┌────────
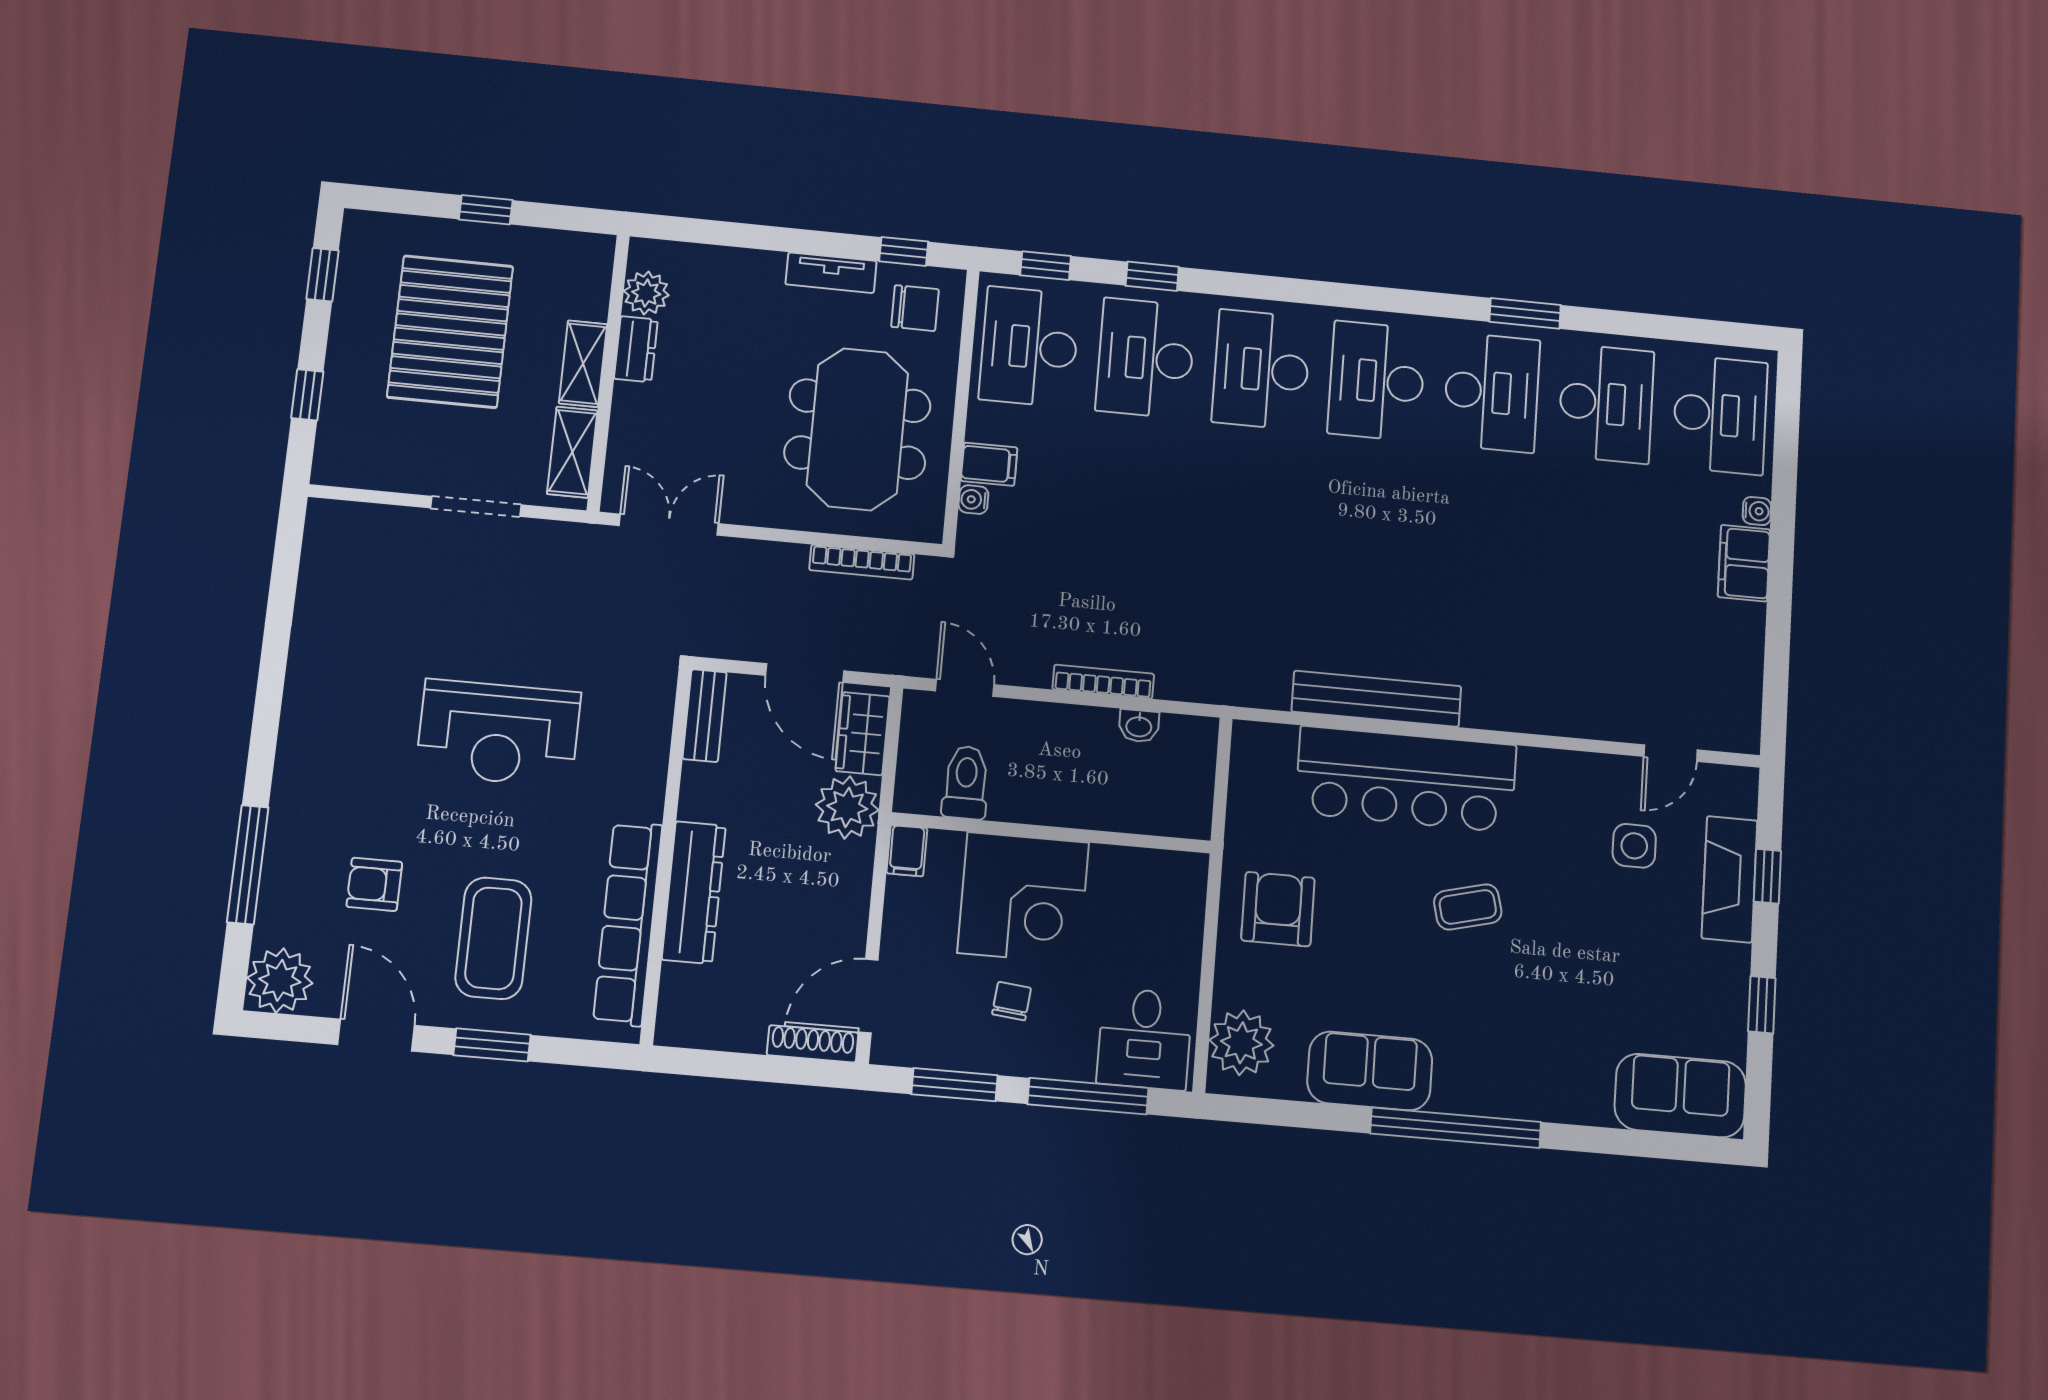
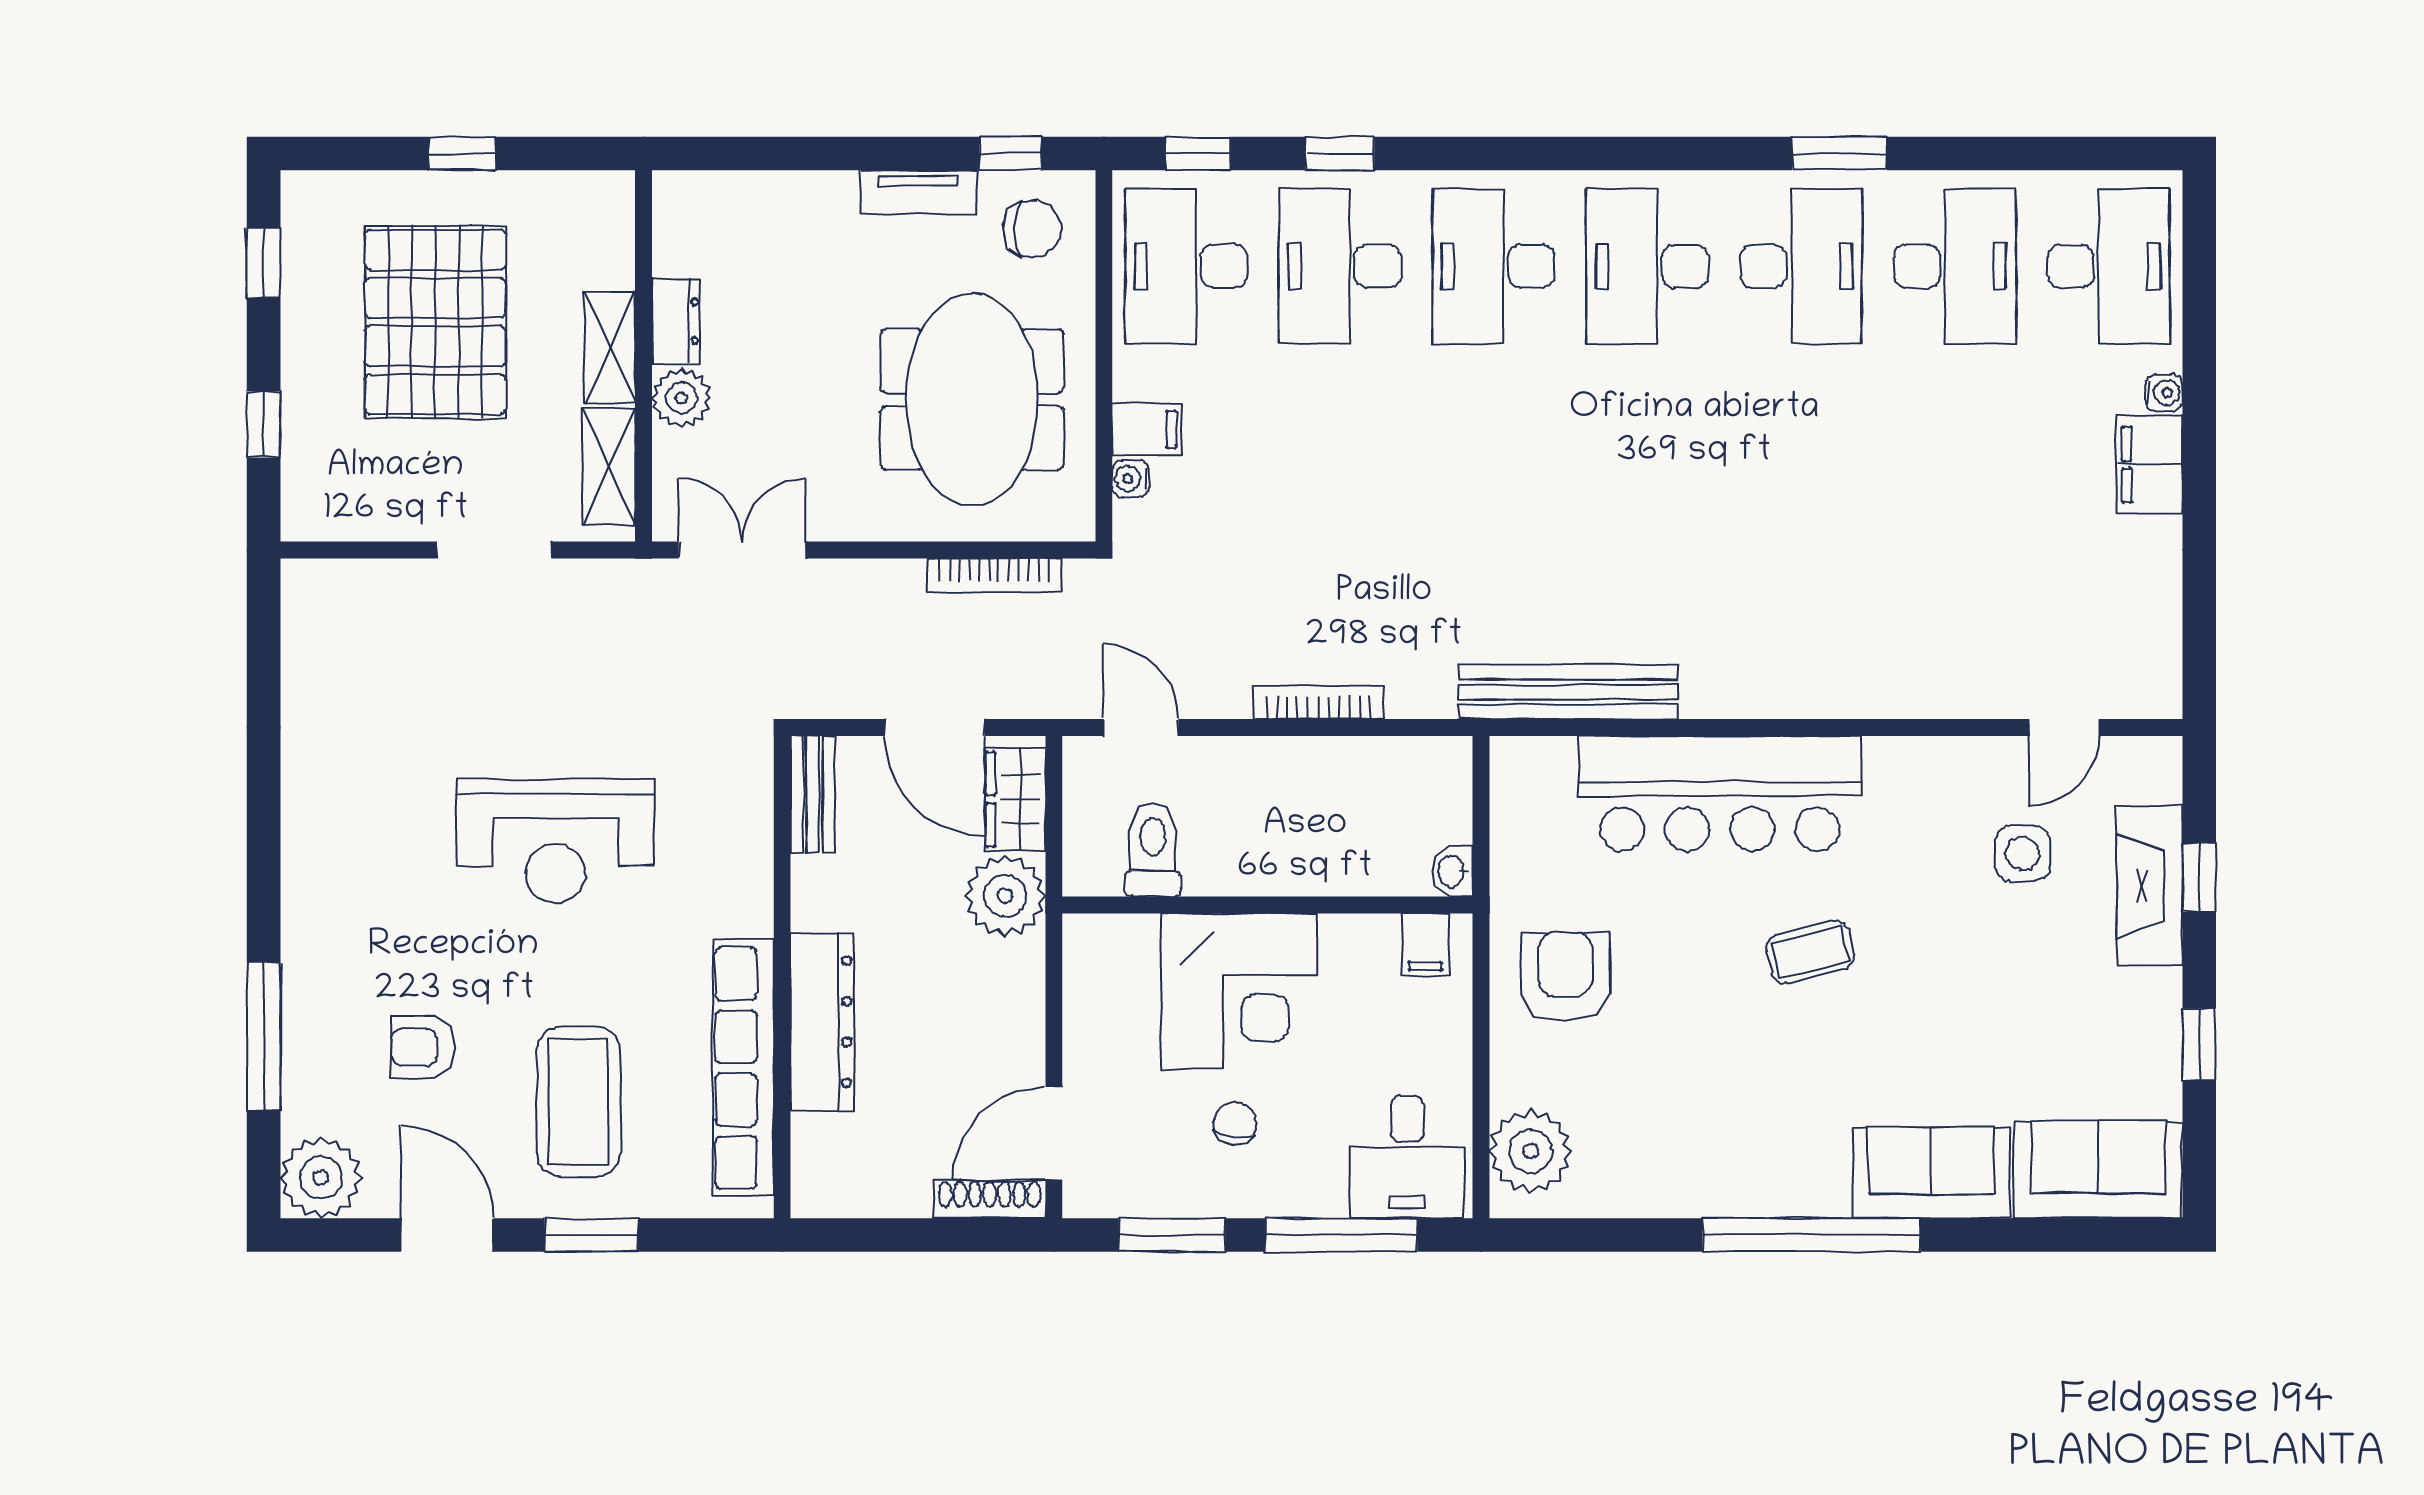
plant: (646, 293) -> (681, 398), moved
bench: (1376, 699) -> (1568, 692), moved
washbasin: (1139, 726) -> (1452, 871), moved, turned 90
filing cabinet: (907, 851) -> (1426, 945), moved
sofa: (1370, 1071) -> (1931, 1173), moved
└────────
EXERCISE DESCRIPTION:
From the line containing "washbasin: (1139, 726)" through the final line of the listing above, retype every line exactly; leave out everything else.

ANSWER TO THE PROBLEM:
washbasin: (1139, 726) -> (1452, 871), moved, turned 90
filing cabinet: (907, 851) -> (1426, 945), moved
sofa: (1370, 1071) -> (1931, 1173), moved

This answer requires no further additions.